WHAT NEEDS TO BE DONE:
When you reach the line that contains "grey flashlight: 3 -> 2" in the data below, start reproducing lines exactly, and stop after the line that contains "yellow flashlight: 6 -> 3".

SUPPLIED MATERIAL:
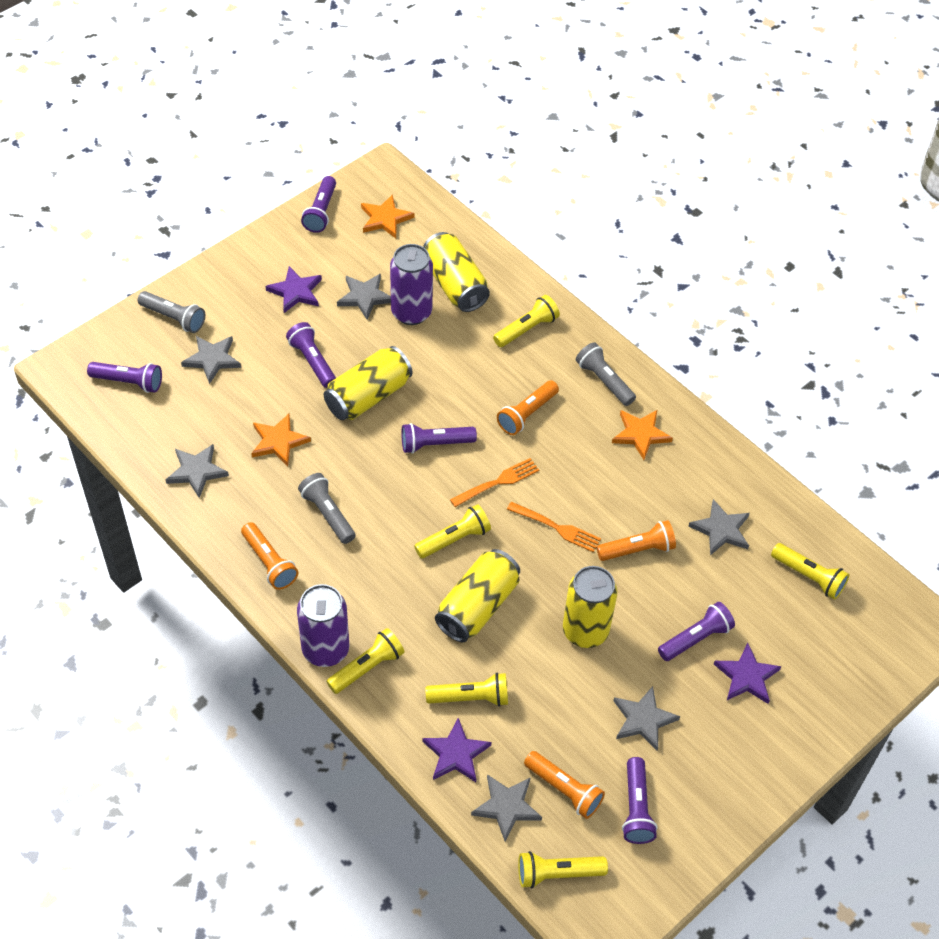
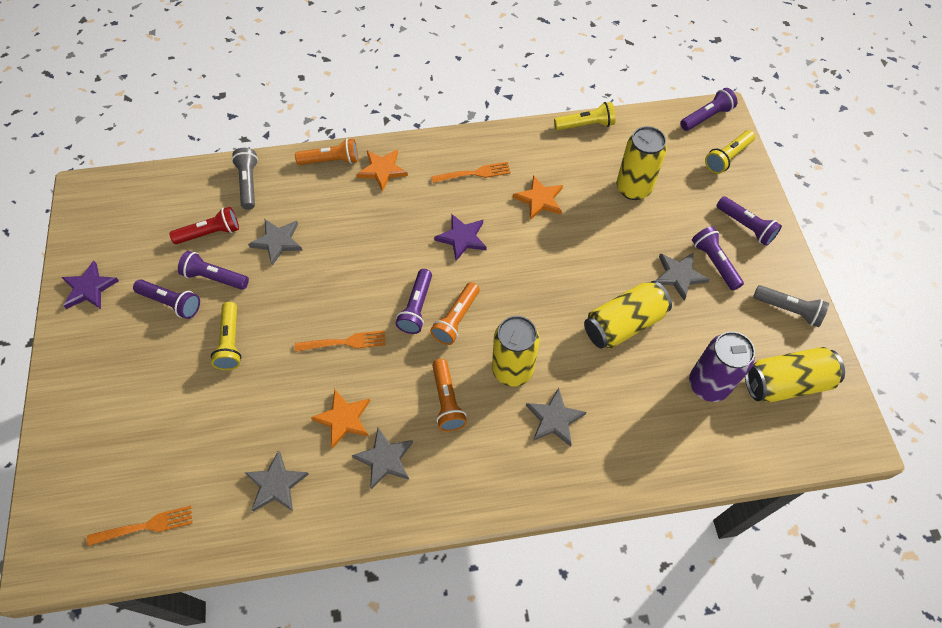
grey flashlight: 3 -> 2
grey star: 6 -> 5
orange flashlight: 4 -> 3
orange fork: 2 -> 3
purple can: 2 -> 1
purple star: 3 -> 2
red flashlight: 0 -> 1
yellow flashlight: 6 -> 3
...
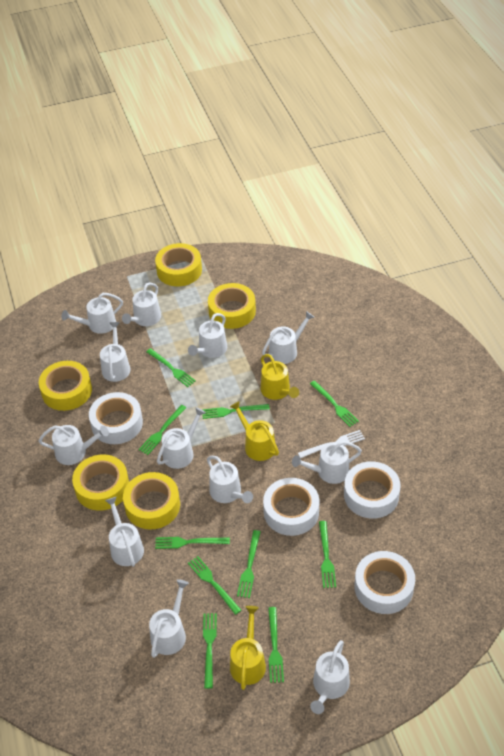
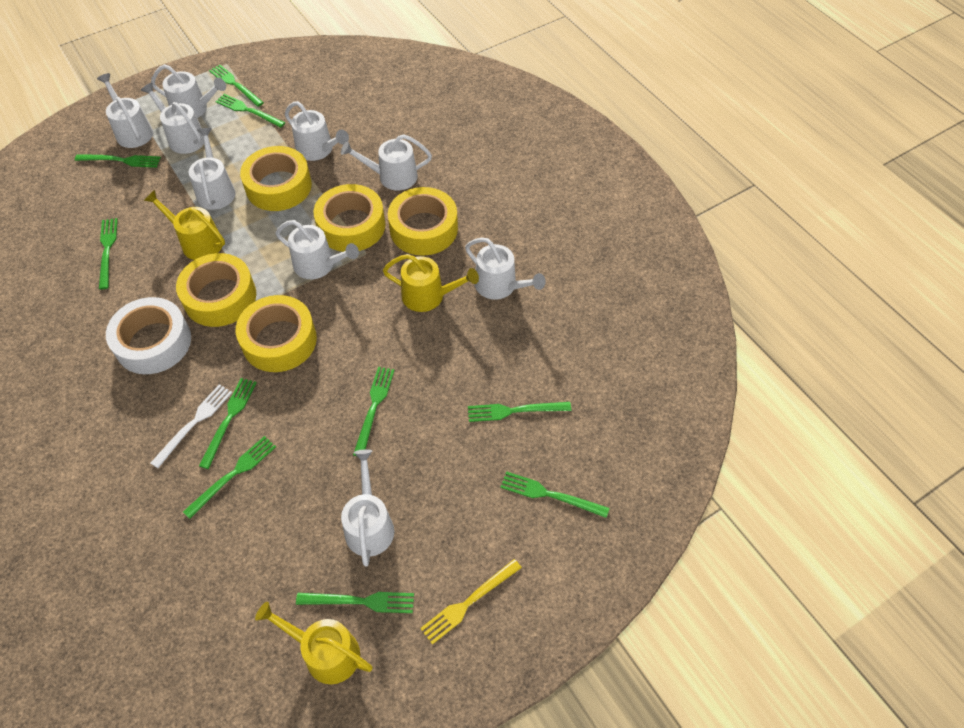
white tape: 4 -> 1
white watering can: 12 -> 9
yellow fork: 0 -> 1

THE ANSWER:
grey flashlight: 3 -> 2
grey star: 6 -> 5
orange flashlight: 4 -> 3
orange fork: 2 -> 3
purple can: 2 -> 1
purple star: 3 -> 2
red flashlight: 0 -> 1
yellow flashlight: 6 -> 3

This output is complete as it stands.